*INSTRUCTIONS FOR THE TASK*. Write out the entries verbatim and leave the images out of the copy.

*GIVEN ENTRIES*.
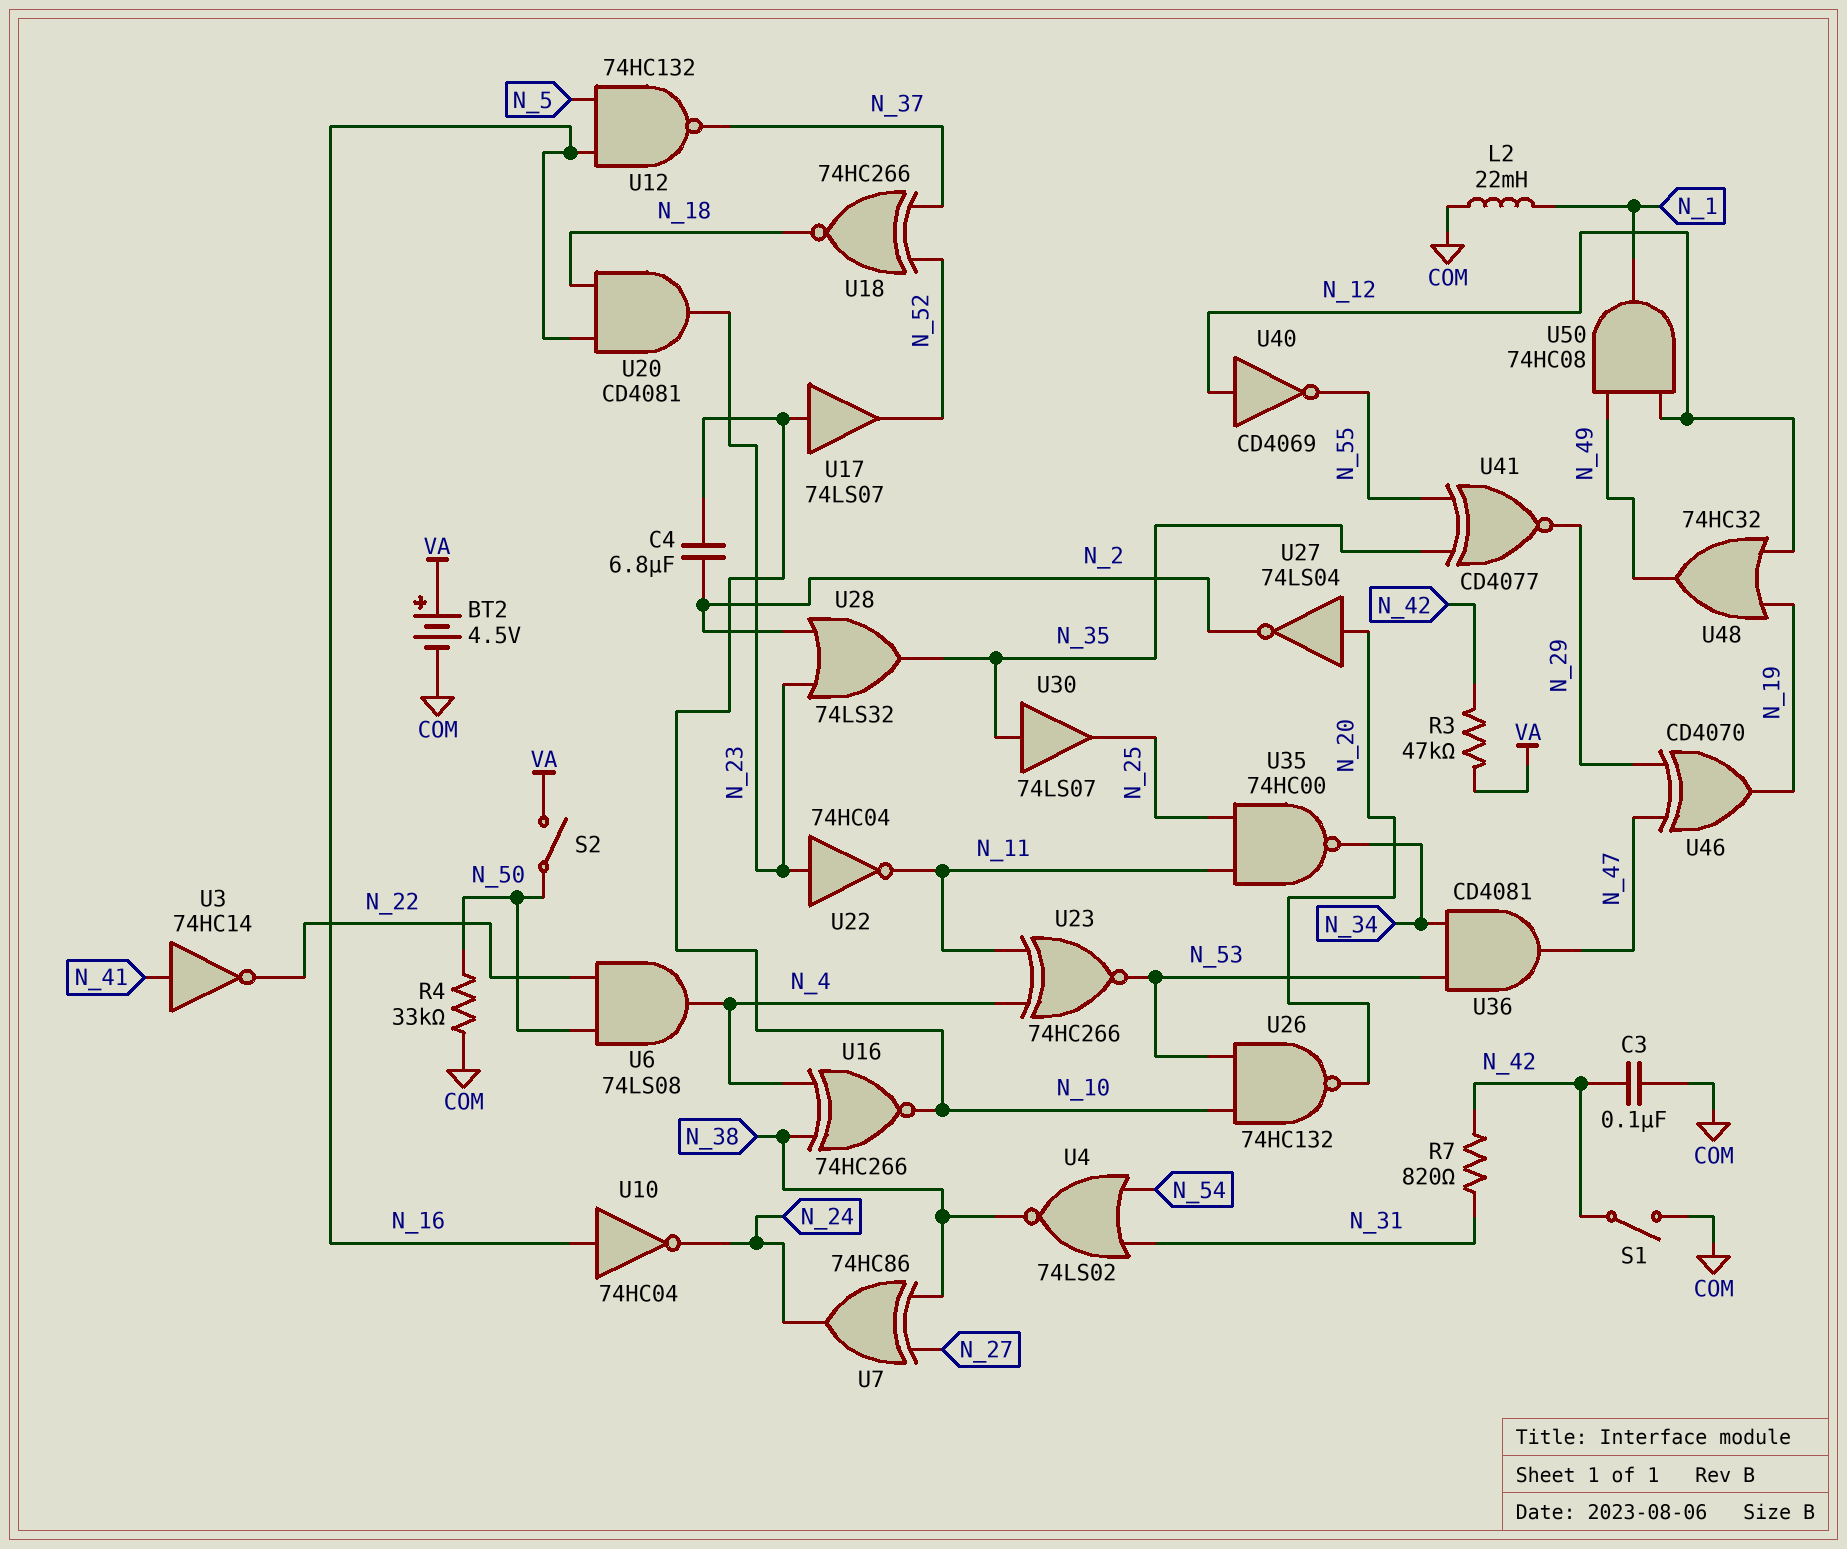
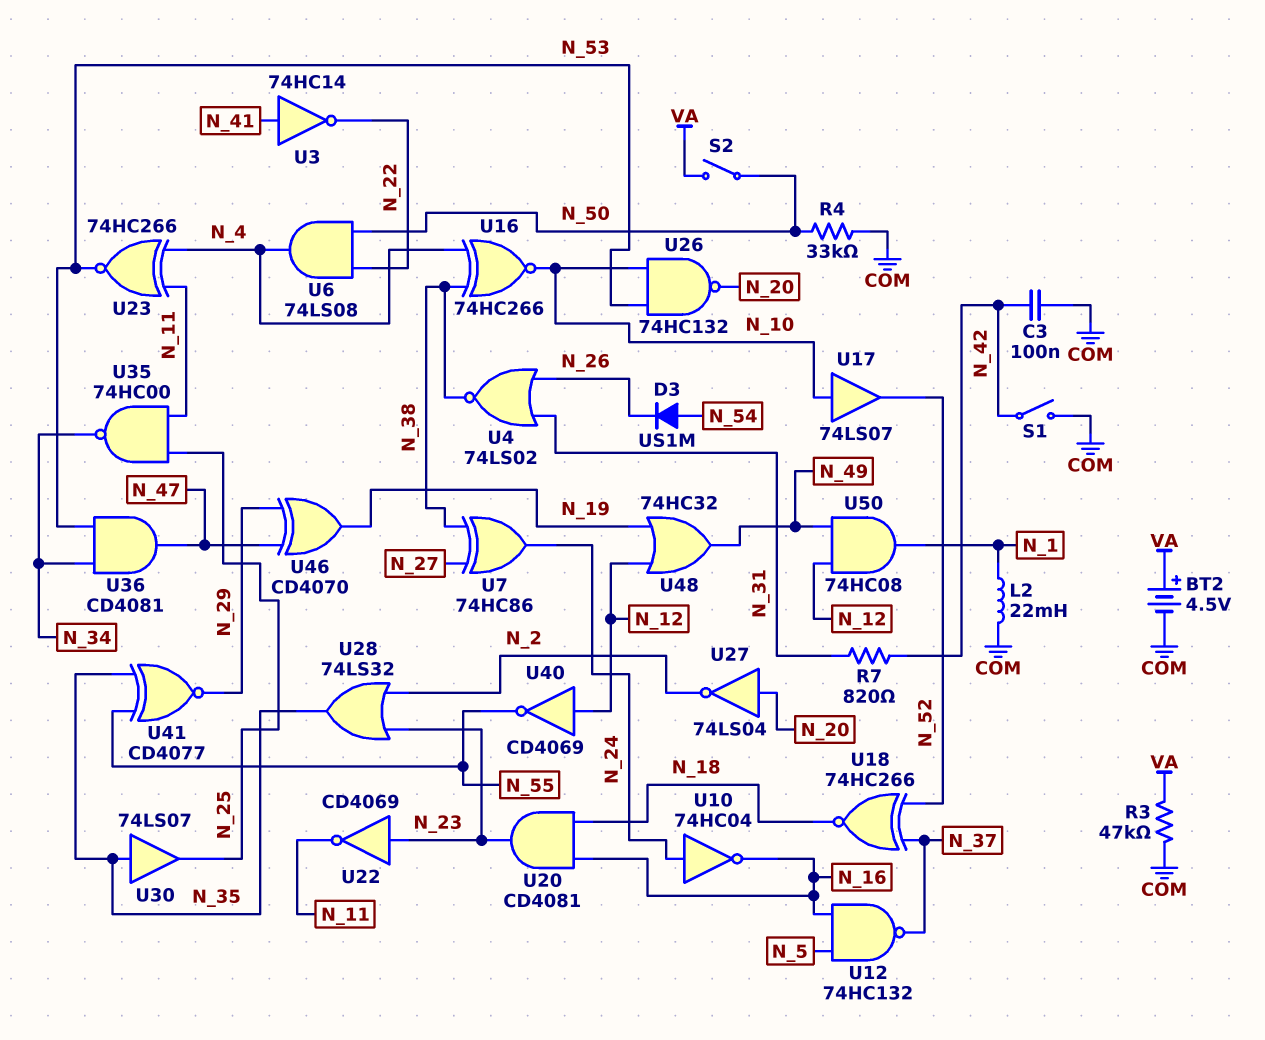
C4: 6.8uF (N_2, N_10) -> none
D3: none -> diode US1M (A N_54, K N_26)
R3: 47k (N_42, VA) -> 47k (COM, VA)
U4: NOR 74LS02 (in N_31, in N_54, out N_38) -> NOR 74LS02 (in N_26, in N_31, out N_38)
U10: NOT 74HC04 (in N_16, out N_24) -> NOT 74HC04 (in N_24, out N_16)
U22: NOT 74HC04 (in N_23, out N_11) -> NOT CD4069 (in N_23, out N_11)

*YOUR RESPONSE*.
C4: 6.8uF (N_2, N_10) -> none
D3: none -> diode US1M (A N_54, K N_26)
R3: 47k (N_42, VA) -> 47k (COM, VA)
U4: NOR 74LS02 (in N_31, in N_54, out N_38) -> NOR 74LS02 (in N_26, in N_31, out N_38)
U10: NOT 74HC04 (in N_16, out N_24) -> NOT 74HC04 (in N_24, out N_16)
U22: NOT 74HC04 (in N_23, out N_11) -> NOT CD4069 (in N_23, out N_11)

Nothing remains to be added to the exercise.